§ **The problem**
Reproduce the data below line by line, from its first line to the line with "The star in green", both included, and nothing past that point.

§ **Input material**
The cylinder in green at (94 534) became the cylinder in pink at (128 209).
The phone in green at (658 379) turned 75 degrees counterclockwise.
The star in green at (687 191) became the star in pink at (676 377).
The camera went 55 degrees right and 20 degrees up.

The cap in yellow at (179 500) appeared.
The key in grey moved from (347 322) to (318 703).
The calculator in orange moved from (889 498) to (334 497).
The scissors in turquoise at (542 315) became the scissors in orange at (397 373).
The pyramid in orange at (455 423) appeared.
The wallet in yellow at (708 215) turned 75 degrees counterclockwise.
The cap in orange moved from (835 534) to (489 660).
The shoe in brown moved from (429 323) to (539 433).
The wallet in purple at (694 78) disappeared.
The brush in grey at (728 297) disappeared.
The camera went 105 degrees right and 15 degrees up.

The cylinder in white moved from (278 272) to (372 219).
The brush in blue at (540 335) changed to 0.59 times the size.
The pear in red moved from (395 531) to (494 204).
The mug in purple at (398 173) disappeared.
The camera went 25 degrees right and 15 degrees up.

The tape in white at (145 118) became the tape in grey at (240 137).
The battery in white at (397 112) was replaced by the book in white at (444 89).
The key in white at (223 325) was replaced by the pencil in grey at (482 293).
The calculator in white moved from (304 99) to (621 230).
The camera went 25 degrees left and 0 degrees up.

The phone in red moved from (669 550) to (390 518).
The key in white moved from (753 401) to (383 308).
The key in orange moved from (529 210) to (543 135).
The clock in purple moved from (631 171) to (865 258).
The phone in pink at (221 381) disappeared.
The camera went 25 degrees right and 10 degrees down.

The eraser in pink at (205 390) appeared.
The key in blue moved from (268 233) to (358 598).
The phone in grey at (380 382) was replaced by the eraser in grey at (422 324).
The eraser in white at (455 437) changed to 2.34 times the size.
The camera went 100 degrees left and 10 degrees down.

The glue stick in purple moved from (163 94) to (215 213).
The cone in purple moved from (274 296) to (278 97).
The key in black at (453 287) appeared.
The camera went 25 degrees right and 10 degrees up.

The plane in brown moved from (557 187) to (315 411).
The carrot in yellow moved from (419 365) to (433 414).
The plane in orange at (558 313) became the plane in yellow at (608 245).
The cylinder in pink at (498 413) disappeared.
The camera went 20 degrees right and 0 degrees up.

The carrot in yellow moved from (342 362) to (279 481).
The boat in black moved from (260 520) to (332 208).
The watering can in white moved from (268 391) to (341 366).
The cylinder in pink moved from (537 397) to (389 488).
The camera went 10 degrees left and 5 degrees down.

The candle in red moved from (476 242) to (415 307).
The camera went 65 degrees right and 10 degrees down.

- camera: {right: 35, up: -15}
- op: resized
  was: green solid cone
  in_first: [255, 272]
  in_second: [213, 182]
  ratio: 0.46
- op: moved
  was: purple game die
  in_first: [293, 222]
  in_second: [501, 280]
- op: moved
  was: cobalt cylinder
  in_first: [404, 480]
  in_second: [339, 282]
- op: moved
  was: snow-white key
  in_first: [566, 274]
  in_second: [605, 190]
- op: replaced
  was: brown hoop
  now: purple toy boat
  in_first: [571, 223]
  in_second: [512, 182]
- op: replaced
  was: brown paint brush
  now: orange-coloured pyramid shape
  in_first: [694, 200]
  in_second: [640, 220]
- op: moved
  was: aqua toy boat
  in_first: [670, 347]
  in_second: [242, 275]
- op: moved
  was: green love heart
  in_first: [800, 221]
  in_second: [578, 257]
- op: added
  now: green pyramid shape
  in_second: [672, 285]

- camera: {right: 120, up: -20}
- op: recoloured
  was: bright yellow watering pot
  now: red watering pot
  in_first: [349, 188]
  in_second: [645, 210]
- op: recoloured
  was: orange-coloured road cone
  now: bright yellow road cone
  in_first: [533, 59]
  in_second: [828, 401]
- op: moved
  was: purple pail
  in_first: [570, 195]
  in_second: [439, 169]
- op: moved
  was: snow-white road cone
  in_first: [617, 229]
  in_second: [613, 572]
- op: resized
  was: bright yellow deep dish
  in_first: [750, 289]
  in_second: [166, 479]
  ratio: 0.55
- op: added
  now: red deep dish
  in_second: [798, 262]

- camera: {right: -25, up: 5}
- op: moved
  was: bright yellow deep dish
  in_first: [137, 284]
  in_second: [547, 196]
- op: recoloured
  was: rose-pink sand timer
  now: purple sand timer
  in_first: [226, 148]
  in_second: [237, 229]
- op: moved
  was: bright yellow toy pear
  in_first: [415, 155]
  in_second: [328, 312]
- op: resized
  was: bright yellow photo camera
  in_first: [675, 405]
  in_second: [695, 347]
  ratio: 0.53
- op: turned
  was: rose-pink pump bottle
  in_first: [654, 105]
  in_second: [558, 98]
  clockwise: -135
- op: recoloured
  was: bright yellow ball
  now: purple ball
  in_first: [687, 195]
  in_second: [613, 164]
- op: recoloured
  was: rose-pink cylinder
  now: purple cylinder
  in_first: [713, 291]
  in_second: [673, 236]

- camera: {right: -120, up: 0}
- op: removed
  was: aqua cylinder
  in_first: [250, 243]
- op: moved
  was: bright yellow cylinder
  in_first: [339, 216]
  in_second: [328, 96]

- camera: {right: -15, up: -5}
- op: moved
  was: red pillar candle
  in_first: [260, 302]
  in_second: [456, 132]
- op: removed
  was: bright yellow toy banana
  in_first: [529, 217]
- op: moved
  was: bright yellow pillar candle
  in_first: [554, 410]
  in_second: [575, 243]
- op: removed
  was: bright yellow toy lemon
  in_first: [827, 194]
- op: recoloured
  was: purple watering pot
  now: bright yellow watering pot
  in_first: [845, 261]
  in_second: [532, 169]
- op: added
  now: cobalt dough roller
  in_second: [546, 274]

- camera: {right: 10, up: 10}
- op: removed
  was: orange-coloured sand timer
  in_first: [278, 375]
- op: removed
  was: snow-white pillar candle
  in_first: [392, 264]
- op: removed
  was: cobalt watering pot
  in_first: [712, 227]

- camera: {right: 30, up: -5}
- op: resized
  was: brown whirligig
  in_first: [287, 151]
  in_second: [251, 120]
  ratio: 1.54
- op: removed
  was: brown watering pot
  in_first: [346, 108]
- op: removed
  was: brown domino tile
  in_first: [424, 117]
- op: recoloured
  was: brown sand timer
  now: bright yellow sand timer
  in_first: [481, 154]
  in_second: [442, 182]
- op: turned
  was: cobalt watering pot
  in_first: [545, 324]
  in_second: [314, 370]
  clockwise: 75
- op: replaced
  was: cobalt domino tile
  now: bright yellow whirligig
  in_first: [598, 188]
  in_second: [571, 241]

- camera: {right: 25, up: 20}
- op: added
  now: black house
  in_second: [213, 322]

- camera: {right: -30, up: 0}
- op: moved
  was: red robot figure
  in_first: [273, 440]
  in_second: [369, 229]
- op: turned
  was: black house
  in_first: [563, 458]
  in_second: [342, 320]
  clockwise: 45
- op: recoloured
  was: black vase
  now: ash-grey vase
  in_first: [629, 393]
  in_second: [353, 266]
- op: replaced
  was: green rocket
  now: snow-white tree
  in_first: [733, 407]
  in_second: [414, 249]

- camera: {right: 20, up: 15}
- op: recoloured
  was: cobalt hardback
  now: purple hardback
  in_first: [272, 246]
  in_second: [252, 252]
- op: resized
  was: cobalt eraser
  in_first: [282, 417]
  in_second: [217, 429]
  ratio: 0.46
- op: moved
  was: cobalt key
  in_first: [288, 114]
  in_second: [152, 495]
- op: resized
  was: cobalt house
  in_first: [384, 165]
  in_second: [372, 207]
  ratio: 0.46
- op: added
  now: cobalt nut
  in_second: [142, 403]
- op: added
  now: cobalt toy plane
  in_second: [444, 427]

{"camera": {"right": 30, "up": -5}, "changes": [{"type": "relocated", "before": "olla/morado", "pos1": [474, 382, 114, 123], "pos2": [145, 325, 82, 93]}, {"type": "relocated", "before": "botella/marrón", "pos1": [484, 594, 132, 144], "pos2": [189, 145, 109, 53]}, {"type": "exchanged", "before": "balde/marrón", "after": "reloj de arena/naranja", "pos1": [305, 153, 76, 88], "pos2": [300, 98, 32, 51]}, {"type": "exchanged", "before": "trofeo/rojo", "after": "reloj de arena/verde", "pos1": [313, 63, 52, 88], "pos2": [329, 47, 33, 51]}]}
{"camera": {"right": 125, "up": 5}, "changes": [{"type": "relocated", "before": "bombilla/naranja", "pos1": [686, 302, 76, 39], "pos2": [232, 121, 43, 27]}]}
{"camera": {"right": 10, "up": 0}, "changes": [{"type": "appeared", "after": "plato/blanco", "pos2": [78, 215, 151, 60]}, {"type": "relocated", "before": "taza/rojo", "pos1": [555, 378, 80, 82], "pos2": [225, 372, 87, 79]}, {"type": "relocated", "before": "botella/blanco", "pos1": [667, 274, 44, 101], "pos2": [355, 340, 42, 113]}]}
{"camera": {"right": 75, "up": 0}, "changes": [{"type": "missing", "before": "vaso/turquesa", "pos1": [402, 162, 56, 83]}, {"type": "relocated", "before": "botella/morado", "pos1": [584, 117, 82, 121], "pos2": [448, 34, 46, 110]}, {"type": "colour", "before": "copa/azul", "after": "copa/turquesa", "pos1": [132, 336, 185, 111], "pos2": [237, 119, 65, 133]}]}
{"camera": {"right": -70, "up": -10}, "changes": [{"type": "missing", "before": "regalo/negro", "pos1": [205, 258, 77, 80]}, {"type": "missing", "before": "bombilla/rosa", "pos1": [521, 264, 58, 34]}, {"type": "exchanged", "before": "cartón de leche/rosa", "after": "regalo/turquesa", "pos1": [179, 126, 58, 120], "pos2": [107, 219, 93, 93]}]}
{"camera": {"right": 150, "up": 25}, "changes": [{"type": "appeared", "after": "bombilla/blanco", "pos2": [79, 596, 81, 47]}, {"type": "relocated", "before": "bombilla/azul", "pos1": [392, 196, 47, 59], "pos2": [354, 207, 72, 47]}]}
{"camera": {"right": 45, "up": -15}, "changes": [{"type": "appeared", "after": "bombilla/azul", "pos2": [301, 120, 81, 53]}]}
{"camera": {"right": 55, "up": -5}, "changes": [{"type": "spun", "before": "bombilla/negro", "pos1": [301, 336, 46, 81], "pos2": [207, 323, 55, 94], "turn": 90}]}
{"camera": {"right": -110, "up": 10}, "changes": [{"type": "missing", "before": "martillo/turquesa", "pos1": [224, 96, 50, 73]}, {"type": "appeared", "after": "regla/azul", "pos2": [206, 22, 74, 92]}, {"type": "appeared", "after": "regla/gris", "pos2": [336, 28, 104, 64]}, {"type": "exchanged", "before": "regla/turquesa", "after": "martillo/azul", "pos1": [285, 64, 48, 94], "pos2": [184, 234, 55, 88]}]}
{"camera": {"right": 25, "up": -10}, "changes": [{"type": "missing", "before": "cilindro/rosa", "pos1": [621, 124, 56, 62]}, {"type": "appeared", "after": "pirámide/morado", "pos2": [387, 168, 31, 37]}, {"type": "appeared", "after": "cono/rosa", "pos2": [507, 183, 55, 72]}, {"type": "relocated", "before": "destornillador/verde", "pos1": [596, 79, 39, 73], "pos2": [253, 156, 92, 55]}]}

§ **Finished exercise**
The cylinder in green at (94 534) became the cylinder in pink at (128 209).
The phone in green at (658 379) turned 75 degrees counterclockwise.
The star in green at (687 191) became the star in pink at (676 377).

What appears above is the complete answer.